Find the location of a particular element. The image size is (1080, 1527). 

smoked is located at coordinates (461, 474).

------------------------------------------------------------------------

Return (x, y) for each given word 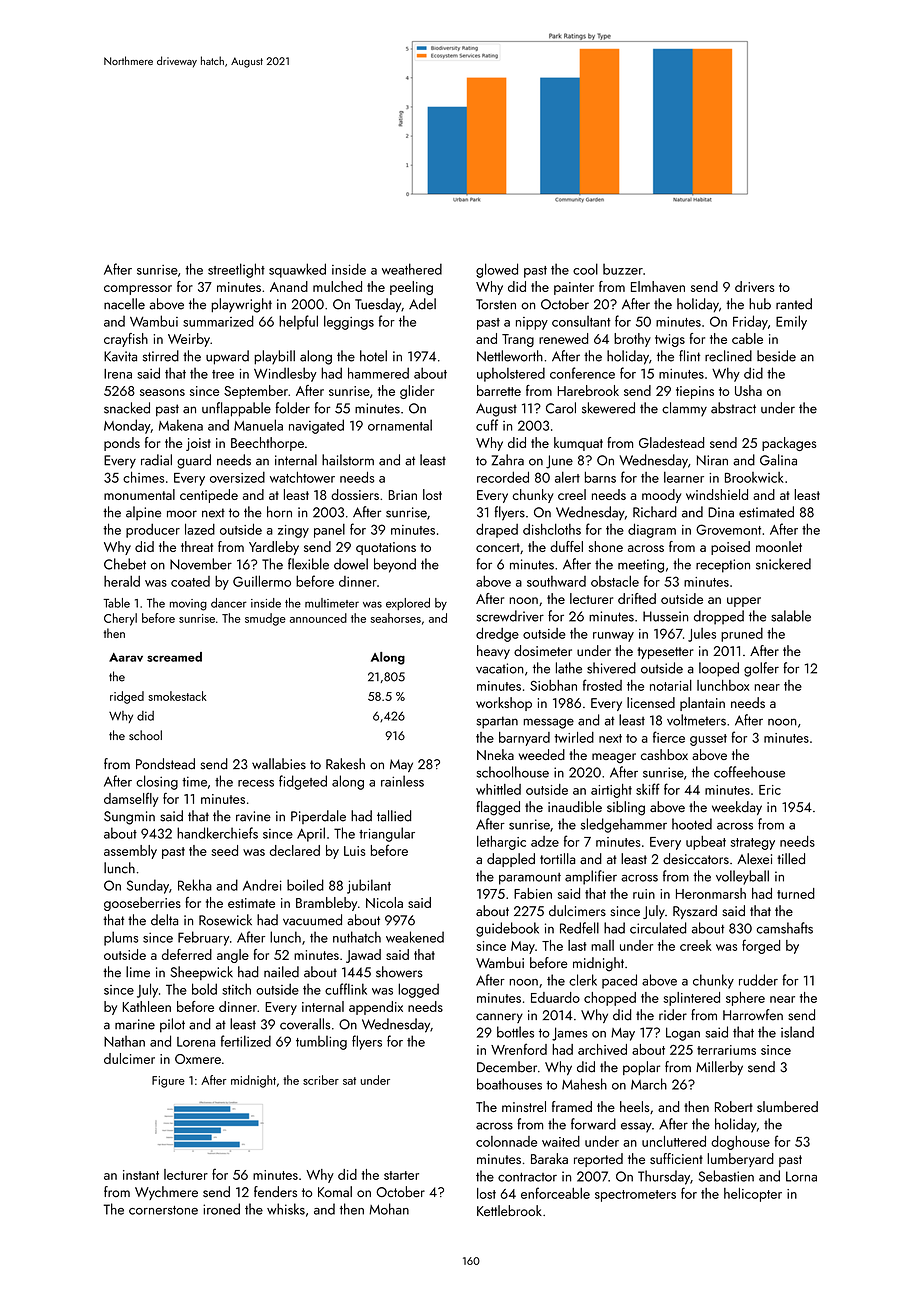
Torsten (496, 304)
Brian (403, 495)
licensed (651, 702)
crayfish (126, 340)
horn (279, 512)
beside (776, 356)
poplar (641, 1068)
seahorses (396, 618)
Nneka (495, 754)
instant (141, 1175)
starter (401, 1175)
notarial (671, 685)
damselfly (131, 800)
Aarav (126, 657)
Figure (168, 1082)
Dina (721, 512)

------------------------------------------------------------------------

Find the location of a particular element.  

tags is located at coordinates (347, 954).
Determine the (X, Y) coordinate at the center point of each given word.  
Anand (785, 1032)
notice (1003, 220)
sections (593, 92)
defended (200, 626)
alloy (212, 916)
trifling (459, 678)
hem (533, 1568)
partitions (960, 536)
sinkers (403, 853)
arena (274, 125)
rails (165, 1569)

------------------------------------------------------------------------

Format the entry lines as a Markdown table with the columns Row and Entry line, starting at the line that has "Find the location of a particular element. The" and ending after the line that has "smoked is located at coordinates (461, 474).". Number each row, and skip blank lines.

- RESULT
| Row | Entry line |
|---|---|
| 1 | Find the location of a particular element. The image size is (1080, 1527).  |
| 2 | smoked is located at coordinates (461, 474). |